What to do:
The output should be every line below that includes the word "blue".

Data shown: Begin

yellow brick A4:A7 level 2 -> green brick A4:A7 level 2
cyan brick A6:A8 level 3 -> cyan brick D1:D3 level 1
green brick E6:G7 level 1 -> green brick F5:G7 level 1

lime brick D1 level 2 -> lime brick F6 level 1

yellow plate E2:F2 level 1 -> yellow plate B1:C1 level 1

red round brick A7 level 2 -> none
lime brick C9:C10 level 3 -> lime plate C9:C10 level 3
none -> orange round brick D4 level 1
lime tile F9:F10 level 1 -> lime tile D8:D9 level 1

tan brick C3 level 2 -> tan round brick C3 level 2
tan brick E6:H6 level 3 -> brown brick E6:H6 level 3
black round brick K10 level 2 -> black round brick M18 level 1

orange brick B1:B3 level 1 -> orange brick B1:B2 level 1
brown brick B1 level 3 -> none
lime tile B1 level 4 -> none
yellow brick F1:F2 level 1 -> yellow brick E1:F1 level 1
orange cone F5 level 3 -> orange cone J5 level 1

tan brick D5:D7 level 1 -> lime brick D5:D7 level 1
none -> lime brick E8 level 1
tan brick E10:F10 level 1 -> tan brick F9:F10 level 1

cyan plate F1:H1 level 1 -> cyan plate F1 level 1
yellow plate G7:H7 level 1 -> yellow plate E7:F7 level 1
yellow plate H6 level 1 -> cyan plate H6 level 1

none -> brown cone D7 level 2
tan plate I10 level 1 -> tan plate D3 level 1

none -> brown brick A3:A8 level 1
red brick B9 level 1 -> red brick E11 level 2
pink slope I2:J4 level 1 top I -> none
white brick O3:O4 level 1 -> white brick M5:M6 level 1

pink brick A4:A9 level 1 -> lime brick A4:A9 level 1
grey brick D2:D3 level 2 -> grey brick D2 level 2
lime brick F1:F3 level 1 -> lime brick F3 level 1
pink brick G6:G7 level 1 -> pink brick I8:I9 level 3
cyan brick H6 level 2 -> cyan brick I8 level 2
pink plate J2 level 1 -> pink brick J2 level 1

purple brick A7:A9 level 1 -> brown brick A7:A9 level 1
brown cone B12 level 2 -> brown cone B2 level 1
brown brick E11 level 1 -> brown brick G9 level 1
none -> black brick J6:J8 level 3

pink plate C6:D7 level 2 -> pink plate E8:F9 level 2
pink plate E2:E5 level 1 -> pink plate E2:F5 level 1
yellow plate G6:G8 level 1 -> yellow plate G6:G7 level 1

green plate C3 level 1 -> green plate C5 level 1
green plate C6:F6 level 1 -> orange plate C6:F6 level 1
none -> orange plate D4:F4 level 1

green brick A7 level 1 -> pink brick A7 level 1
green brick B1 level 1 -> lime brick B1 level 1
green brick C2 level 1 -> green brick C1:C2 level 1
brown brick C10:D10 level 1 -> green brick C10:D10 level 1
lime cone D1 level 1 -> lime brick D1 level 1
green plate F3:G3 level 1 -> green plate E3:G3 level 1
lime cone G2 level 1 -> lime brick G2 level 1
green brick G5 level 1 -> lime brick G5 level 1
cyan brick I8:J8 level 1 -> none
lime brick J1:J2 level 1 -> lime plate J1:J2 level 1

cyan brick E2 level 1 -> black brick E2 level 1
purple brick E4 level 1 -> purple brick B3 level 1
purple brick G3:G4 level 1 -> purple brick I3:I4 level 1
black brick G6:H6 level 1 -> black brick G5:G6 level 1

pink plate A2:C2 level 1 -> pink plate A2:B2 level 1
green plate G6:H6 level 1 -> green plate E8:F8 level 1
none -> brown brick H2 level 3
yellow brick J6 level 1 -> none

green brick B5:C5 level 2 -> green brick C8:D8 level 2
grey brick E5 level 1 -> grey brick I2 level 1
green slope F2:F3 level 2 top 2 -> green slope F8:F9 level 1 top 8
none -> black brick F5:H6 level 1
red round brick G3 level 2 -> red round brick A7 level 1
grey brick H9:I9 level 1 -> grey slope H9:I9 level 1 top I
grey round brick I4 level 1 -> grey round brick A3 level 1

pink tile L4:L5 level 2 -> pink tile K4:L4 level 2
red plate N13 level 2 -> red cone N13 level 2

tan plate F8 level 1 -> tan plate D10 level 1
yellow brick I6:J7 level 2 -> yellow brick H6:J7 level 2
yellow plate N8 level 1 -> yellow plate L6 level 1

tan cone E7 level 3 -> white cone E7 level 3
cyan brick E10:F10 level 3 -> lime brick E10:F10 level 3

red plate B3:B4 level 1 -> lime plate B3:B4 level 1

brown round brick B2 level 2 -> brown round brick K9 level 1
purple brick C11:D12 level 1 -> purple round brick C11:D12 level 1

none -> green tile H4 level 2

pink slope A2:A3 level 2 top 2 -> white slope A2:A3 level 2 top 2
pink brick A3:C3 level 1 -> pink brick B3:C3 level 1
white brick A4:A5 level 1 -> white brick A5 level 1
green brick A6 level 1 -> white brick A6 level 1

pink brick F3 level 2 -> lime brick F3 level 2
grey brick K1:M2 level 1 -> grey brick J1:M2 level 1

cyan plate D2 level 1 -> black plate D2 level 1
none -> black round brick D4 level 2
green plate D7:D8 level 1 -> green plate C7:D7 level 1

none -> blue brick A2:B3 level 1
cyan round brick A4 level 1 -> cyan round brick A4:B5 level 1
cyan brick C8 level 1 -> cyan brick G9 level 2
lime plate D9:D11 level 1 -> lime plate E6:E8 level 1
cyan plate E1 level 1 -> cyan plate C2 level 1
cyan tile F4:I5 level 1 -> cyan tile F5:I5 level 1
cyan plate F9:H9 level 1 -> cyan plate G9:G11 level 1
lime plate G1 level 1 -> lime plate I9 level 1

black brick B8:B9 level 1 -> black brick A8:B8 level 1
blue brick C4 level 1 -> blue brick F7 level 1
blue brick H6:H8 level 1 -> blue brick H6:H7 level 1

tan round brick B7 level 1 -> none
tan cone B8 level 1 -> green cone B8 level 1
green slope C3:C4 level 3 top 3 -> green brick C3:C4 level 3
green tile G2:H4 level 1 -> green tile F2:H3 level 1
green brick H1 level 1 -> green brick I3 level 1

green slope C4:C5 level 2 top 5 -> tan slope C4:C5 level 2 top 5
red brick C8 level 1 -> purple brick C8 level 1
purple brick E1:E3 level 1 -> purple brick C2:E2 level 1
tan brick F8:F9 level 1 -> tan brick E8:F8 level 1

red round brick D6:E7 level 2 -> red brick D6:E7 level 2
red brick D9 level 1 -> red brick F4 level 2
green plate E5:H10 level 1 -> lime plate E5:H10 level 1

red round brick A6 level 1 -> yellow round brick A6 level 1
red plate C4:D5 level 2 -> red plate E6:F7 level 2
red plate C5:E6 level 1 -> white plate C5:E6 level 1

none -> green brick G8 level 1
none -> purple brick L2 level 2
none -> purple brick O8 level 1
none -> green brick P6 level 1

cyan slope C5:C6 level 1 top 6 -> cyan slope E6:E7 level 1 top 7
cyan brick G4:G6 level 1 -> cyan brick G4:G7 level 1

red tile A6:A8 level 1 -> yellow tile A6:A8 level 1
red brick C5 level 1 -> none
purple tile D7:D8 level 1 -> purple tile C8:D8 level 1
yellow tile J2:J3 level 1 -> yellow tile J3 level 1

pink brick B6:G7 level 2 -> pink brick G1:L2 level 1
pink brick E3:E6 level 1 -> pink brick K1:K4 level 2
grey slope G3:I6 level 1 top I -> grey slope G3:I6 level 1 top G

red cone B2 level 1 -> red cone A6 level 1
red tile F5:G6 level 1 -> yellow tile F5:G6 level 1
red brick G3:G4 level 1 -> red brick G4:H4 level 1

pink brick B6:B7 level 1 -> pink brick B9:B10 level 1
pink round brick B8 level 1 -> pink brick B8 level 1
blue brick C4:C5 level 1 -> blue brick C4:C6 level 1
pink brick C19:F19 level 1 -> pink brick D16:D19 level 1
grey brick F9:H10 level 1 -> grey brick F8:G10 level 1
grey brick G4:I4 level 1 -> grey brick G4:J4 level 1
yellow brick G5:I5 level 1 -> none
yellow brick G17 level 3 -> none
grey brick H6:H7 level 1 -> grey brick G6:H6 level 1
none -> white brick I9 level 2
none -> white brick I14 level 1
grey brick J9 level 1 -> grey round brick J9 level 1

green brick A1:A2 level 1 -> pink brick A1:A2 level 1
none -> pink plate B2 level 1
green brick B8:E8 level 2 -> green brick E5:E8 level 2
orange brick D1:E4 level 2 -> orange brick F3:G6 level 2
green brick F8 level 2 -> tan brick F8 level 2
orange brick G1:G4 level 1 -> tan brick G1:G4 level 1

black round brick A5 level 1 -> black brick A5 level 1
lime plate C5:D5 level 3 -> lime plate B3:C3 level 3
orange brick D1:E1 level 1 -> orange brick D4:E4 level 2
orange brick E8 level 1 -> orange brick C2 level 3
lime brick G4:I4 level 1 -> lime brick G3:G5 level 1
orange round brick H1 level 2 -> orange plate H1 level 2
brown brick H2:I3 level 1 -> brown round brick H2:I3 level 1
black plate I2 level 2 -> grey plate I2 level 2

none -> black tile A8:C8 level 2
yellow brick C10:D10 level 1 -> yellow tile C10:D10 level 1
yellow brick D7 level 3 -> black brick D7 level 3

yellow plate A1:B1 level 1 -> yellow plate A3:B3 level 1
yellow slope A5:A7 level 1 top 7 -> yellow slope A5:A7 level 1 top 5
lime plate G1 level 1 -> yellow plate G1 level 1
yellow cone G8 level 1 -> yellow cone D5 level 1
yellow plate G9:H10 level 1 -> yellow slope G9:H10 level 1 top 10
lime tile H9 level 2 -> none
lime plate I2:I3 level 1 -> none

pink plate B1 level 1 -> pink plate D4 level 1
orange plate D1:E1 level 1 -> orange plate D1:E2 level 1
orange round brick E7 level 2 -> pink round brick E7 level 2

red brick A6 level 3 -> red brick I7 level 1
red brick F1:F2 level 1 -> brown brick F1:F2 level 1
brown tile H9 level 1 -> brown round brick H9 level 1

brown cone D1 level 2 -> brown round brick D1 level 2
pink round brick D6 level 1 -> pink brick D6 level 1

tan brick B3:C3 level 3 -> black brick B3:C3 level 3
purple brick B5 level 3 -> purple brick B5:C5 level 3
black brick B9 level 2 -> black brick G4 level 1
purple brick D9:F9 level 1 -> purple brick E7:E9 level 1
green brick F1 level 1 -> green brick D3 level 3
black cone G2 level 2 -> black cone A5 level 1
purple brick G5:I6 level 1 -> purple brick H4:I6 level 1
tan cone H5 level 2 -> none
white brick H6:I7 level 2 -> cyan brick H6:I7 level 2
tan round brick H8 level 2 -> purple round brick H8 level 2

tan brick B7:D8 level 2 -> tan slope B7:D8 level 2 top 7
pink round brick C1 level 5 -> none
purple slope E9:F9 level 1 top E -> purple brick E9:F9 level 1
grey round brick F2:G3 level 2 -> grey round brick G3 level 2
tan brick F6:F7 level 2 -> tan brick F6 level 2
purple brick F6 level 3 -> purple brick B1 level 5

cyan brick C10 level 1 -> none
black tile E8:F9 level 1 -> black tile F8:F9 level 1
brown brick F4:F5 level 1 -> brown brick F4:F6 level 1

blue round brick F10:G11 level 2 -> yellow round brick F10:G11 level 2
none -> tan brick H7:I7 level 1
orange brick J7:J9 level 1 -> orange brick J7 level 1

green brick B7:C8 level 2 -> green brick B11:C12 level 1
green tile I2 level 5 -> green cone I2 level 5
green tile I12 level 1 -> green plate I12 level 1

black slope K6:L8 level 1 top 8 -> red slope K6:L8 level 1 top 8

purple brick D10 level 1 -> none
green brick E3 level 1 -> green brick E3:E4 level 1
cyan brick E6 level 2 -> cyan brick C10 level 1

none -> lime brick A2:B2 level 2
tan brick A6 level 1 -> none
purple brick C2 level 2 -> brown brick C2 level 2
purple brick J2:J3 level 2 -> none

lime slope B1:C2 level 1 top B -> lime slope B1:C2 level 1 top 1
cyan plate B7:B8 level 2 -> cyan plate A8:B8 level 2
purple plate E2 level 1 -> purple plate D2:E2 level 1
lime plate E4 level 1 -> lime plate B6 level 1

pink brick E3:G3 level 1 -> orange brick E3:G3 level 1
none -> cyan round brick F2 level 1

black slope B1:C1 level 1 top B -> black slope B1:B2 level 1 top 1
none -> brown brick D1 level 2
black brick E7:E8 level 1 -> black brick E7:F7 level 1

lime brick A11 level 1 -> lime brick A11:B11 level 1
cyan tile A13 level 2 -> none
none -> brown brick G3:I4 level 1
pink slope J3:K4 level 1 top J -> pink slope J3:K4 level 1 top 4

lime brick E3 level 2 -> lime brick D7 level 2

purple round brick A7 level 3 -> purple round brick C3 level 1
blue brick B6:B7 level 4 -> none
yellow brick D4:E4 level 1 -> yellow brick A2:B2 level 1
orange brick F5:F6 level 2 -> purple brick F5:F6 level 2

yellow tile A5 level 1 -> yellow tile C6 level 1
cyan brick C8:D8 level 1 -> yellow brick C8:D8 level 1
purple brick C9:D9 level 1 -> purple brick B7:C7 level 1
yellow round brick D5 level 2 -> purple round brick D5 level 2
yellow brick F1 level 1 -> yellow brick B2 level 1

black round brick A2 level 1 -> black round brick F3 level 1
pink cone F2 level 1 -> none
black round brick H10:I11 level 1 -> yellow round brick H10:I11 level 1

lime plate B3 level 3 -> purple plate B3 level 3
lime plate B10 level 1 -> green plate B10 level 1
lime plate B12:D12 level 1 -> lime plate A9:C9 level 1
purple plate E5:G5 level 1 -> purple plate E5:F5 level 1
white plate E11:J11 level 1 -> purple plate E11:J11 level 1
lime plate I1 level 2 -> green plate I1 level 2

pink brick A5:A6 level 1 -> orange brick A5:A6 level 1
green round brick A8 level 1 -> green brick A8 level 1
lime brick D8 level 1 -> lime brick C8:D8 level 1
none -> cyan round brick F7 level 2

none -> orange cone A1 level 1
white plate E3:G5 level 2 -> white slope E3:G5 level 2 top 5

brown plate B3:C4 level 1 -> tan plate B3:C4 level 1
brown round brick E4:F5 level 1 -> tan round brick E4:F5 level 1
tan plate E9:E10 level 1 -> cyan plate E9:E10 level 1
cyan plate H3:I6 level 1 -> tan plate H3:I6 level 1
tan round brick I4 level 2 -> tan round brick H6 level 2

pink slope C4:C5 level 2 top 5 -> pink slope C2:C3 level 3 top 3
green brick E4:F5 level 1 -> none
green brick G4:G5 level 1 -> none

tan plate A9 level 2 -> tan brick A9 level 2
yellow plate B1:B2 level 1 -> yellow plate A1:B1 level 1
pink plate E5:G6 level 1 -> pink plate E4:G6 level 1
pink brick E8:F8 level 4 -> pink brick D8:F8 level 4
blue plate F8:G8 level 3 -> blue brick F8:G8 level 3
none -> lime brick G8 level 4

Data shown: End

Written response:
none -> blue brick A2:B3 level 1
blue brick C4 level 1 -> blue brick F7 level 1
blue brick H6:H8 level 1 -> blue brick H6:H7 level 1
blue brick C4:C5 level 1 -> blue brick C4:C6 level 1
blue round brick F10:G11 level 2 -> yellow round brick F10:G11 level 2
blue brick B6:B7 level 4 -> none
blue plate F8:G8 level 3 -> blue brick F8:G8 level 3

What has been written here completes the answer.